Records provided section start

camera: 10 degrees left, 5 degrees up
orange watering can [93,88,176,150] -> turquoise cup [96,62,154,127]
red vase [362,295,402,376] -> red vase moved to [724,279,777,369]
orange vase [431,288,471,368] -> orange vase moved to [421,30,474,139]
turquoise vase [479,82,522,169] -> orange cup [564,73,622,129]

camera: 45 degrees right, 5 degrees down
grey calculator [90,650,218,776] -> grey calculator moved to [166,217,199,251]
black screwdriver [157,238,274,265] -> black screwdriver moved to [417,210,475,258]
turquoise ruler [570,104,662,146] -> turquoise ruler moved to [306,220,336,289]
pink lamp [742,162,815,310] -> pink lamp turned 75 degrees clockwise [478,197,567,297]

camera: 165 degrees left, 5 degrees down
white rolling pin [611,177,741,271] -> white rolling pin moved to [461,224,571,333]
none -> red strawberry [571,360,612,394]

Records provided section end
Records provided section start

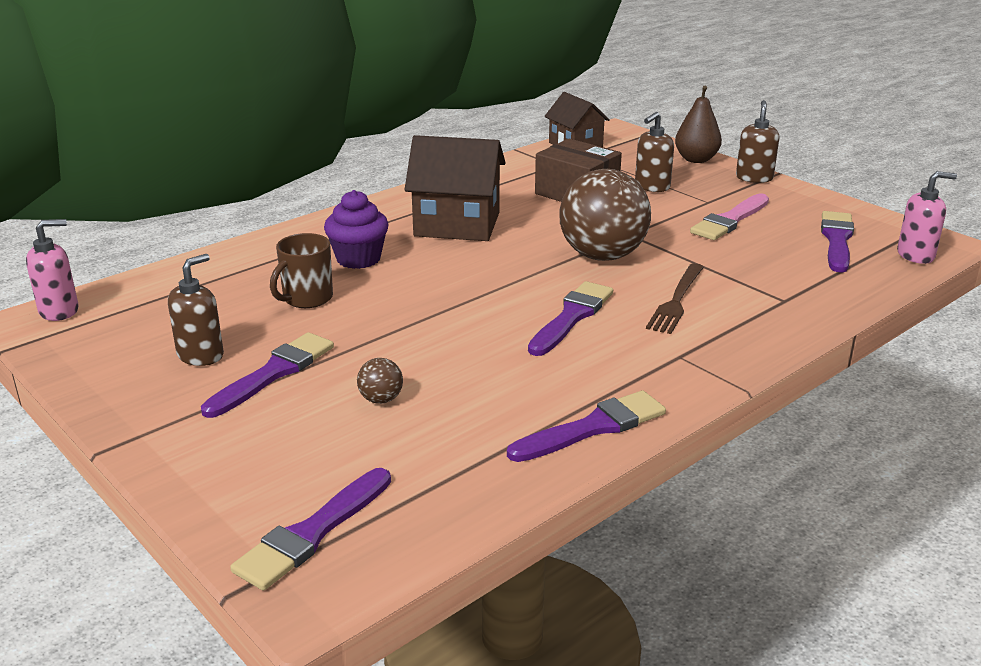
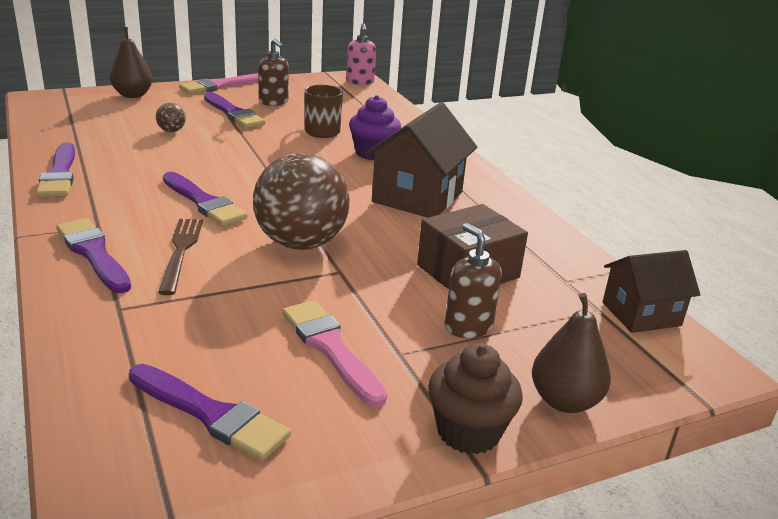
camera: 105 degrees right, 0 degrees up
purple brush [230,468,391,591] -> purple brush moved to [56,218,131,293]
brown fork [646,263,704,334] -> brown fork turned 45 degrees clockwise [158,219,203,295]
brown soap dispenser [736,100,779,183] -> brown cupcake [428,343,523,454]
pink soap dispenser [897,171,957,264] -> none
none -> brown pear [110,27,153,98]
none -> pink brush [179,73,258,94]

Records provided section end

■ **Description of the task**: Could you restate, word for word, the lines above from the one with "none -> brown pear [110,27,153,98]" to the one with "none -> pink brush [179,73,258,94]", both included?

■ **Response to this task**:
none -> brown pear [110,27,153,98]
none -> pink brush [179,73,258,94]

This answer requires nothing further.